Task prompt:
Count only the lines of the records that hold "schottky", then give the number without any other words.

-*-*-

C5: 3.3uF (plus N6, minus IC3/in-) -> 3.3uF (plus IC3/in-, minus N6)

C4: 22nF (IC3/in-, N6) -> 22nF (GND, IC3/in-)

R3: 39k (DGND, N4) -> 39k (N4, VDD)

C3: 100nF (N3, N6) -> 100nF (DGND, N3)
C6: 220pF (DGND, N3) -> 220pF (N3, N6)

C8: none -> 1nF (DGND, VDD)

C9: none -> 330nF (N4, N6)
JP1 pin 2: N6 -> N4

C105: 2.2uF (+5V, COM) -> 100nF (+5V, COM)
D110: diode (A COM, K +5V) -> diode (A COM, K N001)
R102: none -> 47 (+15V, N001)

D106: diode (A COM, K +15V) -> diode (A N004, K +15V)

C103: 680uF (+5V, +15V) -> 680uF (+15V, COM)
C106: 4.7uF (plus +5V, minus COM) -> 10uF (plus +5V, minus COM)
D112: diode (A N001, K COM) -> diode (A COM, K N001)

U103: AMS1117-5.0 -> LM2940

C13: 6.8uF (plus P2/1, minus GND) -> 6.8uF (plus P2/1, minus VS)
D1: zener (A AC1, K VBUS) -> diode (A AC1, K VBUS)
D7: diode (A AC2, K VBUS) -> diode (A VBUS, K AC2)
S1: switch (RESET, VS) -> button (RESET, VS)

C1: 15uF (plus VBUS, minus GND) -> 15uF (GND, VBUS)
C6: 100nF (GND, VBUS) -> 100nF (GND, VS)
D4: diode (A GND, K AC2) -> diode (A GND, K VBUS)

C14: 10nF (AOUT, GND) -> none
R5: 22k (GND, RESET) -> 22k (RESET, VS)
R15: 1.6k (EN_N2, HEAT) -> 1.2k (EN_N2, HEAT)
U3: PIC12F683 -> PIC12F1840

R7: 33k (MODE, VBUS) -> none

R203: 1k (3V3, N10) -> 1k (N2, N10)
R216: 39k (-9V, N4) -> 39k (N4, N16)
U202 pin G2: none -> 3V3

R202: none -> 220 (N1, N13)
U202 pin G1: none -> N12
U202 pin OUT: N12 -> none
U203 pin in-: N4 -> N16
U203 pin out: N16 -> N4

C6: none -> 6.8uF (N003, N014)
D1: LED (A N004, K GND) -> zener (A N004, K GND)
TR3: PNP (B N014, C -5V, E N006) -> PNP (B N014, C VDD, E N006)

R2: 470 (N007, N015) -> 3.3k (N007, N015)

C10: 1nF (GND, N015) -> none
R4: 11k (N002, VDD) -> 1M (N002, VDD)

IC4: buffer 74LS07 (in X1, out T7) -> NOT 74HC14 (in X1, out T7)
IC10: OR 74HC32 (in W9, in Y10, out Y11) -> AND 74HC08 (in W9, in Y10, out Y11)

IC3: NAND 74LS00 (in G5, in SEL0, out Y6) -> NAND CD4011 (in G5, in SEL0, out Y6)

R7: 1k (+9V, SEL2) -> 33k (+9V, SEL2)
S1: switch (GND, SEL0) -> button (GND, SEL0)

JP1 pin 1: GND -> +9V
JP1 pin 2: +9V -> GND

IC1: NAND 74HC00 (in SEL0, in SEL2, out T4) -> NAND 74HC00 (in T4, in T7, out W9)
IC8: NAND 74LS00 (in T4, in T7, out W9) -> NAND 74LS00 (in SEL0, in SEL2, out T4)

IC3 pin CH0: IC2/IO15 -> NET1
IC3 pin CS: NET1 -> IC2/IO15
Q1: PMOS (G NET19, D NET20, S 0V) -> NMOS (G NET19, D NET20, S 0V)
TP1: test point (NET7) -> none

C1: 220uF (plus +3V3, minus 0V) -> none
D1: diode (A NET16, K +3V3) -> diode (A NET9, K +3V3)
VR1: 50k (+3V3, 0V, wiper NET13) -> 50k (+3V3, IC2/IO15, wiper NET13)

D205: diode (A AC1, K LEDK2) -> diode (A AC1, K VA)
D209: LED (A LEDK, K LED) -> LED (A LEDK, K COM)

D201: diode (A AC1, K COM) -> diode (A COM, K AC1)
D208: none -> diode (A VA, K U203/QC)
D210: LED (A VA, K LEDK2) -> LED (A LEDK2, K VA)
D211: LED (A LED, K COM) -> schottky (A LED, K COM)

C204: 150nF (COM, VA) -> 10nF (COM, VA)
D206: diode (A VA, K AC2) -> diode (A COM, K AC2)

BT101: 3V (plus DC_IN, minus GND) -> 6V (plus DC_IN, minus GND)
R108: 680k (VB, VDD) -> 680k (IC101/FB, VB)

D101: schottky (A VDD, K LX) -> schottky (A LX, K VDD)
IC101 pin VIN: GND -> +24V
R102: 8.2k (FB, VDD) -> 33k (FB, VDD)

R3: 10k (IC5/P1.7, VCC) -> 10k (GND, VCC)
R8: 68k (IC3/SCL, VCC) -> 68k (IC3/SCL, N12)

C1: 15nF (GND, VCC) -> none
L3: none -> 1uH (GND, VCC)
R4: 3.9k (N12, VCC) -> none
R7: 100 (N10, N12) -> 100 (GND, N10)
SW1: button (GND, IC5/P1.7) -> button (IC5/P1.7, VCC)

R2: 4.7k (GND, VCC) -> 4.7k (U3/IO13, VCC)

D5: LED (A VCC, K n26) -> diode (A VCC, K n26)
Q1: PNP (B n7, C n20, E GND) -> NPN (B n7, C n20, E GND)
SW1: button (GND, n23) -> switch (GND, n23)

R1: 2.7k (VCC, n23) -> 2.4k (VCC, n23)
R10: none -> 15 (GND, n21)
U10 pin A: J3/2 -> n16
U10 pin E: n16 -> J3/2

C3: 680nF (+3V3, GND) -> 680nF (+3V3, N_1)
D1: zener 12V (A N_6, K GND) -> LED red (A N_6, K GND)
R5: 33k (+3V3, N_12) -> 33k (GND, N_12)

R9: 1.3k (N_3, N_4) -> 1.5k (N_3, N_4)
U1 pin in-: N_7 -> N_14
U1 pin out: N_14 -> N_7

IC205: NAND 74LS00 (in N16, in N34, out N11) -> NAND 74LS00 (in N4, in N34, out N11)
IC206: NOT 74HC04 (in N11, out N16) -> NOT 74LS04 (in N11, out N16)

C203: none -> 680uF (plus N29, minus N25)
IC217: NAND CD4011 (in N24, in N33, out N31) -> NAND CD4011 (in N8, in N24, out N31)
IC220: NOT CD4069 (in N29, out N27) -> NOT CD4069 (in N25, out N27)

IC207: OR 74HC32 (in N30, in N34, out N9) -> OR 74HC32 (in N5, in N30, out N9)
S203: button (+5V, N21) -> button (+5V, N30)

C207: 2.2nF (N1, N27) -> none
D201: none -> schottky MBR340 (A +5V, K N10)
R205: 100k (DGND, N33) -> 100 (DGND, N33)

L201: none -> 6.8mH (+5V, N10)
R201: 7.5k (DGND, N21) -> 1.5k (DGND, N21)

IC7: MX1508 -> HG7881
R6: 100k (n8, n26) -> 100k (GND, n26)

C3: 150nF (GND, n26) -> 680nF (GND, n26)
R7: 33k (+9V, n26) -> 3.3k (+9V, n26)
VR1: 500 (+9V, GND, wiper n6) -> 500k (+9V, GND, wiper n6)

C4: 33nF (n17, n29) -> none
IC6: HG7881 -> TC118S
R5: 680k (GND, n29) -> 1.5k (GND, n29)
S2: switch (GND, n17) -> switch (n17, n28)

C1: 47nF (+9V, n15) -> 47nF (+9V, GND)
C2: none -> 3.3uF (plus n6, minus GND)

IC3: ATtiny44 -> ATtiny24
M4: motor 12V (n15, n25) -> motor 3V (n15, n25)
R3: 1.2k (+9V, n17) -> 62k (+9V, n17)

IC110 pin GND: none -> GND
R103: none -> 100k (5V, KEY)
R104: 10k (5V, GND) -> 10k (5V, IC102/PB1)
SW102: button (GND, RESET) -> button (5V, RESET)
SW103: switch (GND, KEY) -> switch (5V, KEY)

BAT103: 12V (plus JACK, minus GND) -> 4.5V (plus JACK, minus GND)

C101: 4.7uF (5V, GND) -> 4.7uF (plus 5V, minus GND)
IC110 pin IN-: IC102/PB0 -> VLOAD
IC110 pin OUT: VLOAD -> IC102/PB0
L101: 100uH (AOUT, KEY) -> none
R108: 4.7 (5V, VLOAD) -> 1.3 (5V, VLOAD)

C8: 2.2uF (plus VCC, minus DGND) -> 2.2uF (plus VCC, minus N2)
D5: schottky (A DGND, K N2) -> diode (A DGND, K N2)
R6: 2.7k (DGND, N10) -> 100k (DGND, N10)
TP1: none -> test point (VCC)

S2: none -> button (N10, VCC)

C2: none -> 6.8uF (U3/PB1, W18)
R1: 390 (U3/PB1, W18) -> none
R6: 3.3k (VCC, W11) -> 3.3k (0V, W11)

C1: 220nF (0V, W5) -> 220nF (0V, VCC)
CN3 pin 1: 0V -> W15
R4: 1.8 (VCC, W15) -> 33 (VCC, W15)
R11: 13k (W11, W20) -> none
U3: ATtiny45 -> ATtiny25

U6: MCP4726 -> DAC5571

-*-*-

Solution to this task:
4